▶ Aim of the task
Please return each line in the items below that contains the string "beses". Case counts.
━━ Entries supplied
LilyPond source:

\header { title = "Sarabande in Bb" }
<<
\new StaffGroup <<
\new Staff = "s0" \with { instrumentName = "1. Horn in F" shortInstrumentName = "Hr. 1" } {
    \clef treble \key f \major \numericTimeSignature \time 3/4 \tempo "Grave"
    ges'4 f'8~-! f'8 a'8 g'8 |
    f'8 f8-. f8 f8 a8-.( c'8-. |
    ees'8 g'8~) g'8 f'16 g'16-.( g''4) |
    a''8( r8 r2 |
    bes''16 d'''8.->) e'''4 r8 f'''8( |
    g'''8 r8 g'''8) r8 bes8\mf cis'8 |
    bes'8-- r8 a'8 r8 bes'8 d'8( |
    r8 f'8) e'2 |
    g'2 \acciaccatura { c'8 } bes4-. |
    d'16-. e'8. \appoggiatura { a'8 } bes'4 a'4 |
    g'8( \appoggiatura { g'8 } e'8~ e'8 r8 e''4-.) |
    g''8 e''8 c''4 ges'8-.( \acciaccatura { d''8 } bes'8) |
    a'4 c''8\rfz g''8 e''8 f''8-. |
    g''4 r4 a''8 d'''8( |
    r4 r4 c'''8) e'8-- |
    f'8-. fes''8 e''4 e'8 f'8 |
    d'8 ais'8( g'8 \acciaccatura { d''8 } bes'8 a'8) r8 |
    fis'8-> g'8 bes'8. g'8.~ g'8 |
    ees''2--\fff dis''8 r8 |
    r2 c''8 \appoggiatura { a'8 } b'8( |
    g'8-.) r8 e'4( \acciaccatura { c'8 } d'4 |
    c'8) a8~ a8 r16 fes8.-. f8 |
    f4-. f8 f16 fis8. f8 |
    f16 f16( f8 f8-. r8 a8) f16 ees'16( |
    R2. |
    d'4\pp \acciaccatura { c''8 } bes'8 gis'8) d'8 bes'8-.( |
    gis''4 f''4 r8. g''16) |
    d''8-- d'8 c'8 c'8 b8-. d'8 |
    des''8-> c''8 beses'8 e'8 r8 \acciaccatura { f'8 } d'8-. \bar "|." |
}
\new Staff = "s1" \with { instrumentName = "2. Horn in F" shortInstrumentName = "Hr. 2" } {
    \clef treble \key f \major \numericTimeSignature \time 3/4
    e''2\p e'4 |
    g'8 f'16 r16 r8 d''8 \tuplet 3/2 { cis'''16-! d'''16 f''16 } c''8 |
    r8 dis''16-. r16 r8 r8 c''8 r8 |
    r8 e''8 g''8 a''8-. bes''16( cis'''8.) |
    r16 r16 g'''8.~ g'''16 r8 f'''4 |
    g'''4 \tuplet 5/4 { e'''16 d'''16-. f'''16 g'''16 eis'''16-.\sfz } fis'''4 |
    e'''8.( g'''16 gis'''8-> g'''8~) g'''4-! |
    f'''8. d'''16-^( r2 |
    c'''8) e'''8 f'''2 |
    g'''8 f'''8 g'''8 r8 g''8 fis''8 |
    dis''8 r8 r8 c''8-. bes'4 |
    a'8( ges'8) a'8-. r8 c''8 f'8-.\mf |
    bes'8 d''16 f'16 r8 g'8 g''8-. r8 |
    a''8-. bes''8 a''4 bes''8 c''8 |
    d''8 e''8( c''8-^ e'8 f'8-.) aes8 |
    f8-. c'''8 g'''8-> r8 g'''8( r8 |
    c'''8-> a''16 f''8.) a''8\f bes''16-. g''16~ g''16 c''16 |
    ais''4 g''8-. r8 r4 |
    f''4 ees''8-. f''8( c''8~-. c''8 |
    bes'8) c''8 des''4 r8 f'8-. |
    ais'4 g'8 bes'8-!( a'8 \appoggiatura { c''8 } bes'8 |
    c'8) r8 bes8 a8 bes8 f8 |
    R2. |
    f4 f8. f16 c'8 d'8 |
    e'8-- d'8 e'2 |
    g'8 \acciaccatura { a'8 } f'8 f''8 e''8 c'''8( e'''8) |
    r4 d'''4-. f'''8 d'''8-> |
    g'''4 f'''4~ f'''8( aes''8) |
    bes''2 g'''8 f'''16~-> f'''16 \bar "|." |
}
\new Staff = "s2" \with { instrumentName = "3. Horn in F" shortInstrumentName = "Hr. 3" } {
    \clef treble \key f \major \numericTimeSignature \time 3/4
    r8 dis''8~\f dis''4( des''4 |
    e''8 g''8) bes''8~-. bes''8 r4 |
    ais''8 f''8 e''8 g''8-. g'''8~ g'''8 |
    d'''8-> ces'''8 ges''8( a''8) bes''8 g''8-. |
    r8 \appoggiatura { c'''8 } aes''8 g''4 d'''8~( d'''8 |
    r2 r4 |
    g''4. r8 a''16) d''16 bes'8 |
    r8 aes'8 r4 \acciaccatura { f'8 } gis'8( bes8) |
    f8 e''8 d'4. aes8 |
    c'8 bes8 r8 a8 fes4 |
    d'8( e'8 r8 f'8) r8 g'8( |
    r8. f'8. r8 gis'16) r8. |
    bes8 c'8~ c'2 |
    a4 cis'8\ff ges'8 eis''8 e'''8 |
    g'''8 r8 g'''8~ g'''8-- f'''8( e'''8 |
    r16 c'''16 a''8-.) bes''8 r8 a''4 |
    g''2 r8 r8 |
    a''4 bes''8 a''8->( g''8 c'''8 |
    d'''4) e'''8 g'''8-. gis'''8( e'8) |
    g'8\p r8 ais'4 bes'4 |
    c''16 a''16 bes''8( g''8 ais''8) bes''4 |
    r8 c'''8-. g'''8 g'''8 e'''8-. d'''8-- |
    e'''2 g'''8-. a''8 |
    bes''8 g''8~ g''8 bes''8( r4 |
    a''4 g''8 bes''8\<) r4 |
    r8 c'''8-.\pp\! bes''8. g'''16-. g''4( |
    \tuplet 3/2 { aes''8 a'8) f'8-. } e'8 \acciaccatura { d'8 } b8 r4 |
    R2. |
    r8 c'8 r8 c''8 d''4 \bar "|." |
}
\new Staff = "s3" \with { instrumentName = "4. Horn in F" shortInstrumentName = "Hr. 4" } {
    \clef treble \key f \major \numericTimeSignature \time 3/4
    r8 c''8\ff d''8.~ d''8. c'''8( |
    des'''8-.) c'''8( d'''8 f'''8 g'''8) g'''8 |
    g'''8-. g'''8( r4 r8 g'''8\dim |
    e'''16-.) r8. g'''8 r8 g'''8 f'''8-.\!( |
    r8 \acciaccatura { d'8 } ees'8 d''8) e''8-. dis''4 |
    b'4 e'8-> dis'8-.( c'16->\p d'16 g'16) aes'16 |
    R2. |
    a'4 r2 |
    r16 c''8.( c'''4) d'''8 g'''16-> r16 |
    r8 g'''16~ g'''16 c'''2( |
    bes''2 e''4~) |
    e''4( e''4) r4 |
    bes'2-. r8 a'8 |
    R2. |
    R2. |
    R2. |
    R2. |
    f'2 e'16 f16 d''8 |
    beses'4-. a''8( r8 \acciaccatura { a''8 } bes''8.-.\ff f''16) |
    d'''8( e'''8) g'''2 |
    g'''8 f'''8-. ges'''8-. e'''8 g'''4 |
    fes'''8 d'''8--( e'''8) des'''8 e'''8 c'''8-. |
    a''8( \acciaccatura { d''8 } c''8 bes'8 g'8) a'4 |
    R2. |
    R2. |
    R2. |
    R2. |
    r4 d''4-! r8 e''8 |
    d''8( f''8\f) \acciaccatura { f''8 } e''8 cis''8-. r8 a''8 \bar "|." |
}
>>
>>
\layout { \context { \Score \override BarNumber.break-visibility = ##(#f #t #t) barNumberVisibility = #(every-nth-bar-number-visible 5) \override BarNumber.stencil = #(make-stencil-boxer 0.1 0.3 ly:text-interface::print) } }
━━━━
▶ Written response
    des''8-> c''8 beses'8 e'8 r8 \acciaccatura { f'8 } d'8-. \bar "|." |
    beses'4-. a''8( r8 \acciaccatura { a''8 } bes''8.-.\ff f''16) |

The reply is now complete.